Give back only the line containing "(479, 317) = (490, 311): none -> brown fish" and every line after it through the end of the data below, transcribed exactly.

### SUPPLIED DATA ###

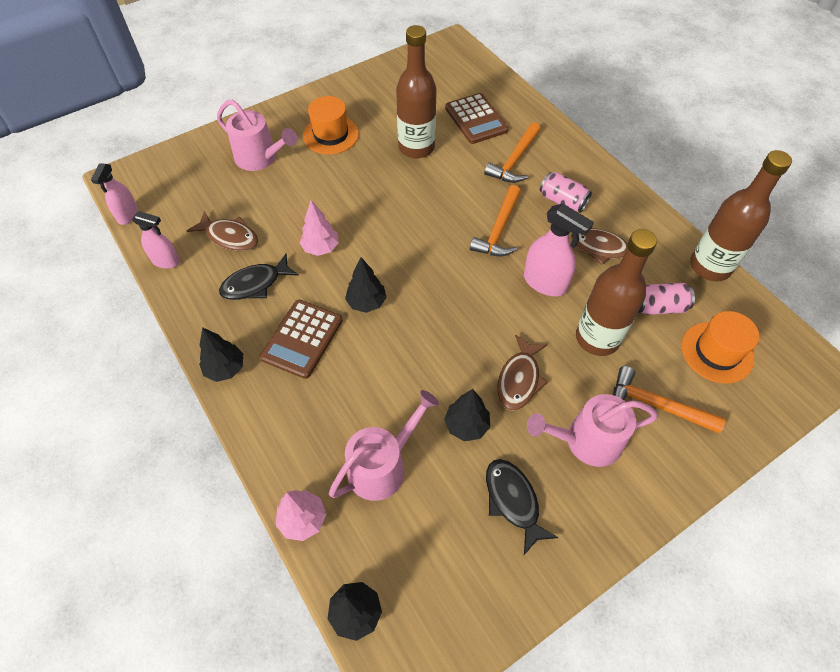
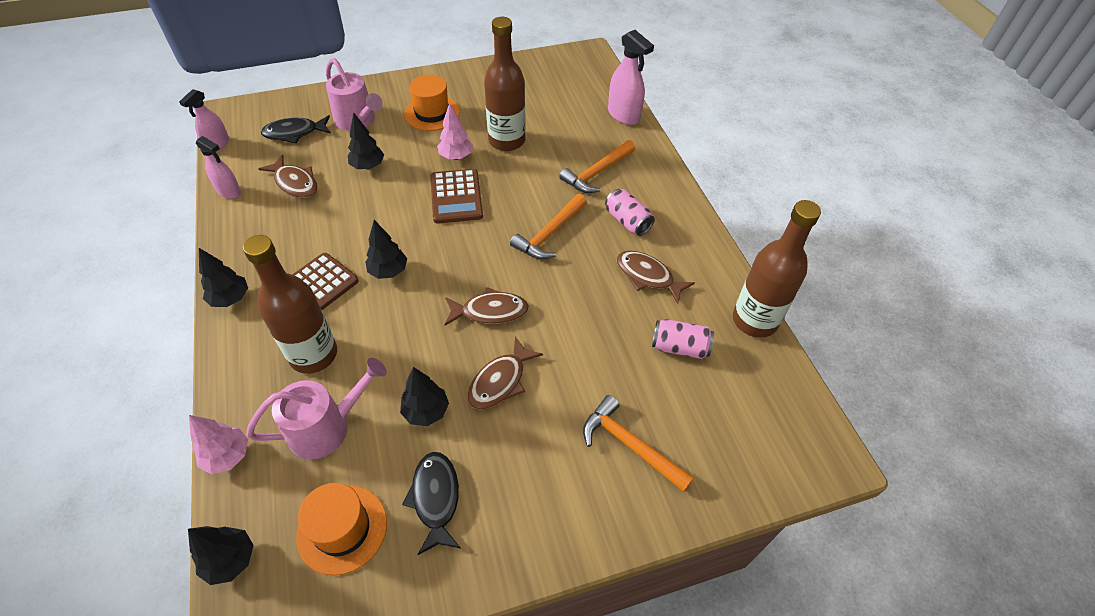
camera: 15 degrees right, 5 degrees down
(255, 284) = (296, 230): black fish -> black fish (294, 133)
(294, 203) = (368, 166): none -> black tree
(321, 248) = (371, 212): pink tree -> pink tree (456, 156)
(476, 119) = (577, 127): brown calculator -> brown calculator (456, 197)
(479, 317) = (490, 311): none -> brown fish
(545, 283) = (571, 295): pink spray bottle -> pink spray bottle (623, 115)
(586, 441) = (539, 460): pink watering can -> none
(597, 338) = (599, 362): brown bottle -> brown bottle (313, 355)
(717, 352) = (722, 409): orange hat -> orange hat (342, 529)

###

## SOLUTION
(479, 317) = (490, 311): none -> brown fish
(545, 283) = (571, 295): pink spray bottle -> pink spray bottle (623, 115)
(586, 441) = (539, 460): pink watering can -> none
(597, 338) = (599, 362): brown bottle -> brown bottle (313, 355)
(717, 352) = (722, 409): orange hat -> orange hat (342, 529)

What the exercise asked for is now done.